* [Task prompt] A full, word-for-word copy of the listing below is needed; leave the images out of it.

BEGIN Provided material

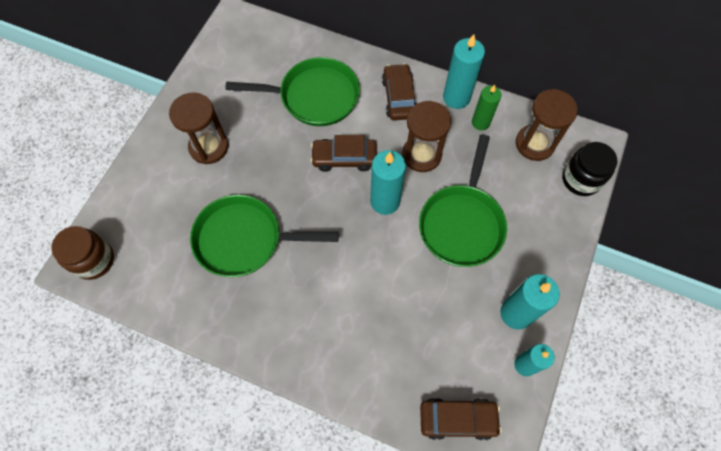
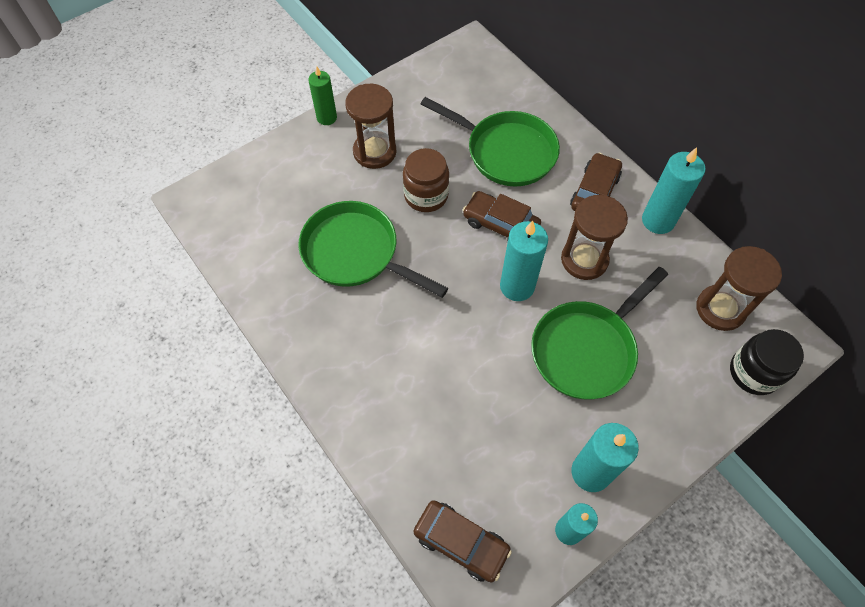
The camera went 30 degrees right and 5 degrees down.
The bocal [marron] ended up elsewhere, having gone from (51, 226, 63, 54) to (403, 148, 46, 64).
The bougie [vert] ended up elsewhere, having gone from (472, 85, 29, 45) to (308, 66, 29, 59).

END Provided material

* [Output for this task]
The camera went 30 degrees right and 5 degrees down.
The bocal [marron] ended up elsewhere, having gone from (51, 226, 63, 54) to (403, 148, 46, 64).
The bougie [vert] ended up elsewhere, having gone from (472, 85, 29, 45) to (308, 66, 29, 59).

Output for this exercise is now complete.